■ Source data ■
------------

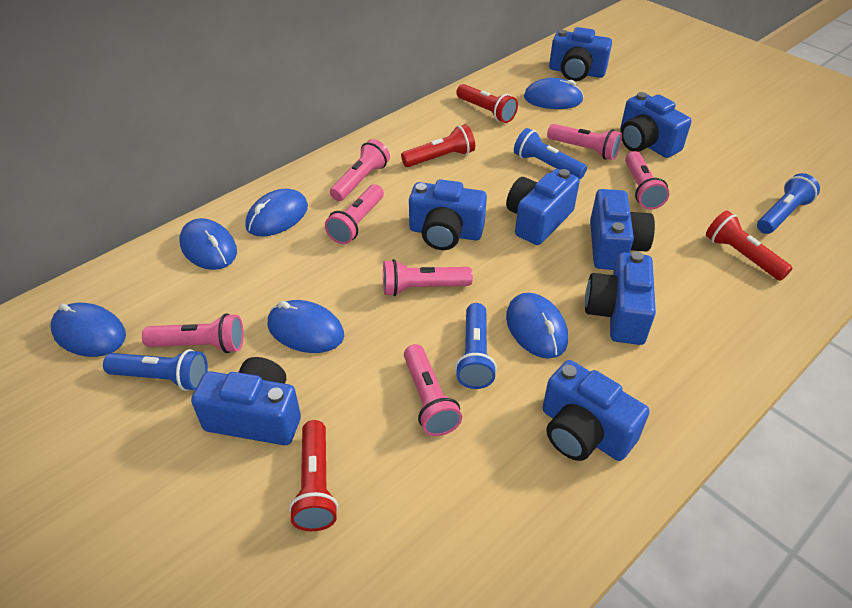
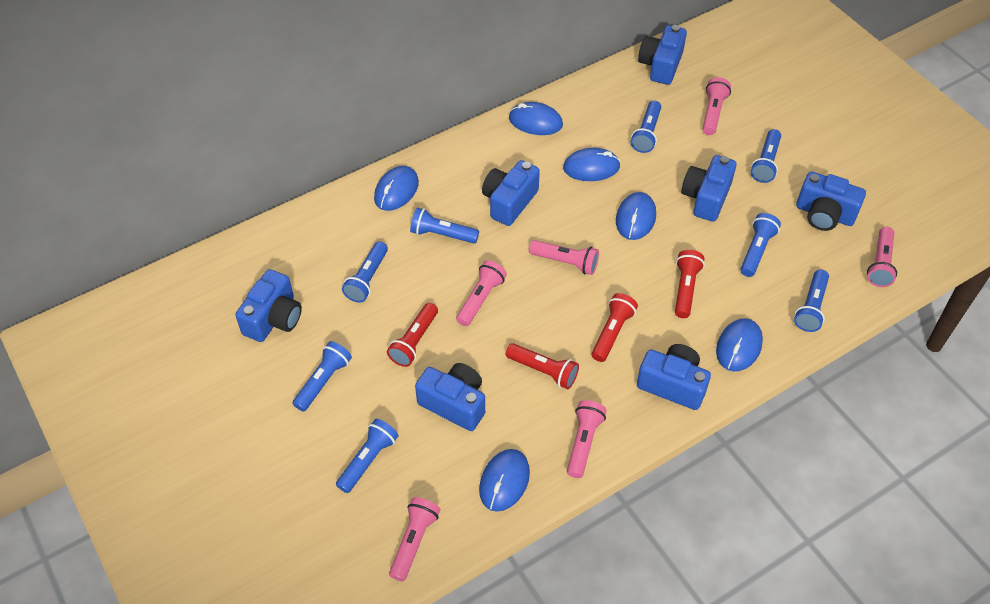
blue camera: 8 -> 7
blue flashlight: 4 -> 8
pink flashlight: 7 -> 6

------------

■ What is expected ■
All of the material above goes into the copy exactly as is; the pictures do not.

■ Response box ■
blue camera: 8 -> 7
blue flashlight: 4 -> 8
pink flashlight: 7 -> 6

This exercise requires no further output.